Exercise description.
Omit the pictures, then reproduce exactly the line bearing "(344, 324) = (355, 213): none" and every line after it up to and including the last line of the entries below.
________________________
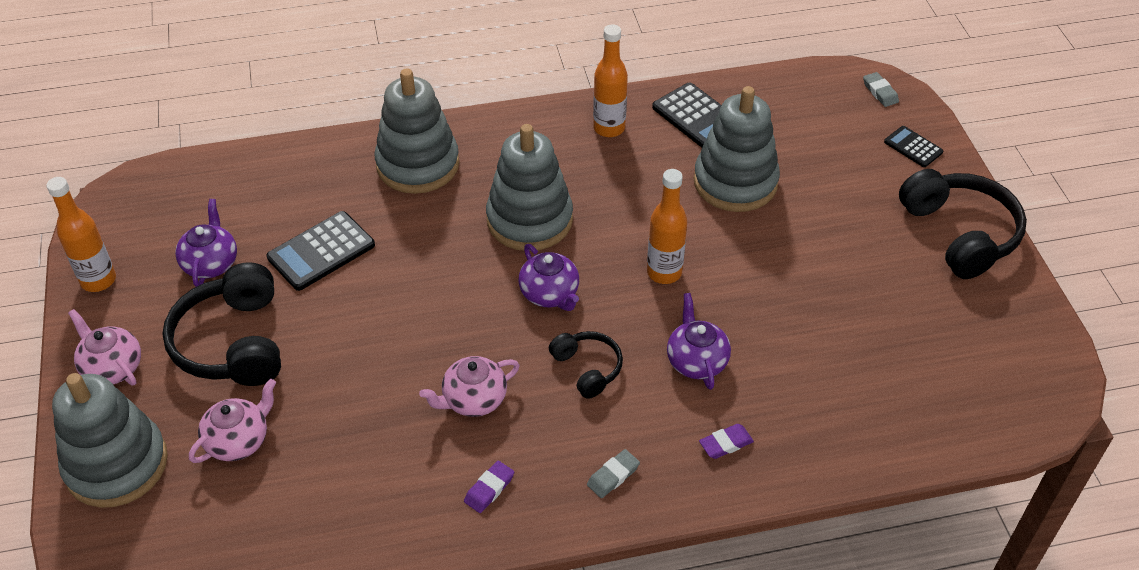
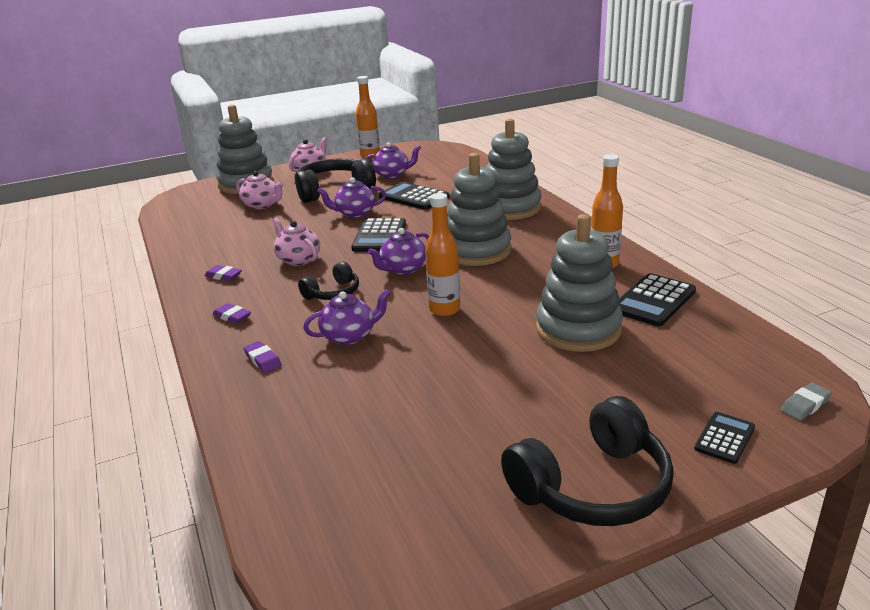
camera: 80 degrees right, 20 degrees down
(344, 324) = (355, 213): none -> purple teapot
(440, 305) = (379, 236): none -> black calculator
(613, 476) = (232, 316): grey eraser -> purple eraser

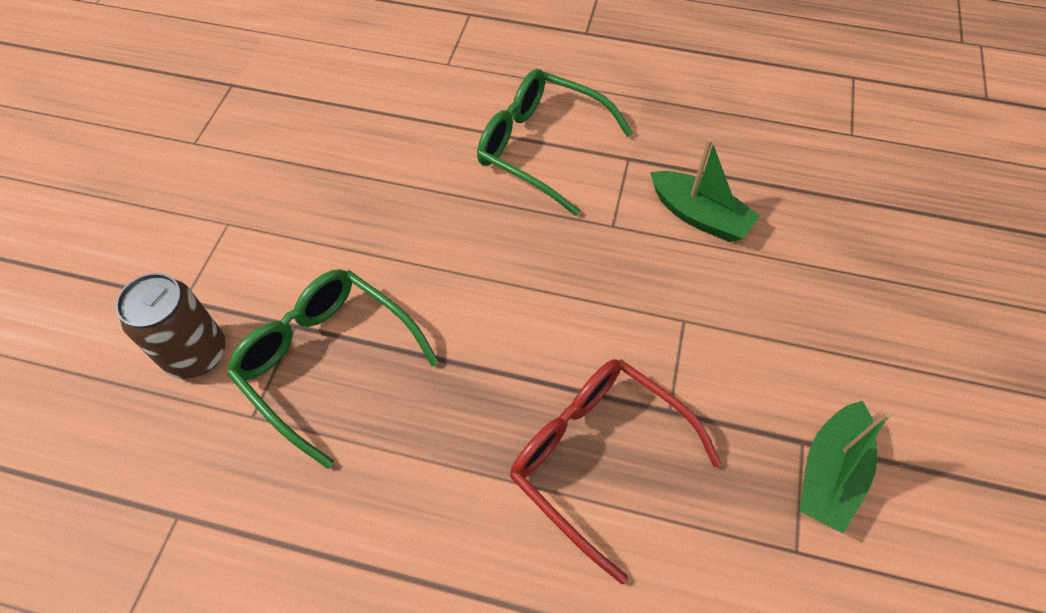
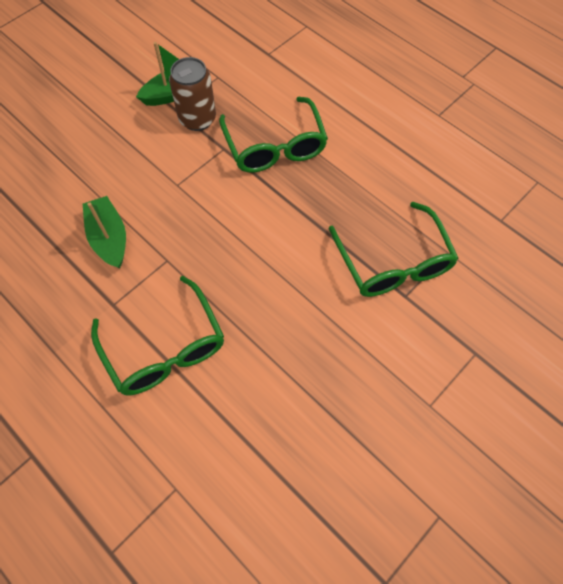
camera: 150 degrees left, 5 degrees up
(196, 354) = (474, 308): brown can -> brown can (197, 119)
(598, 458) = (275, 146): red glasses -> green glasses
________________________
Solution to this problem.
(344, 324) = (355, 213): none -> purple teapot
(440, 305) = (379, 236): none -> black calculator
(613, 476) = (232, 316): grey eraser -> purple eraser

camera: 150 degrees left, 5 degrees up
(196, 354) = (474, 308): brown can -> brown can (197, 119)
(598, 458) = (275, 146): red glasses -> green glasses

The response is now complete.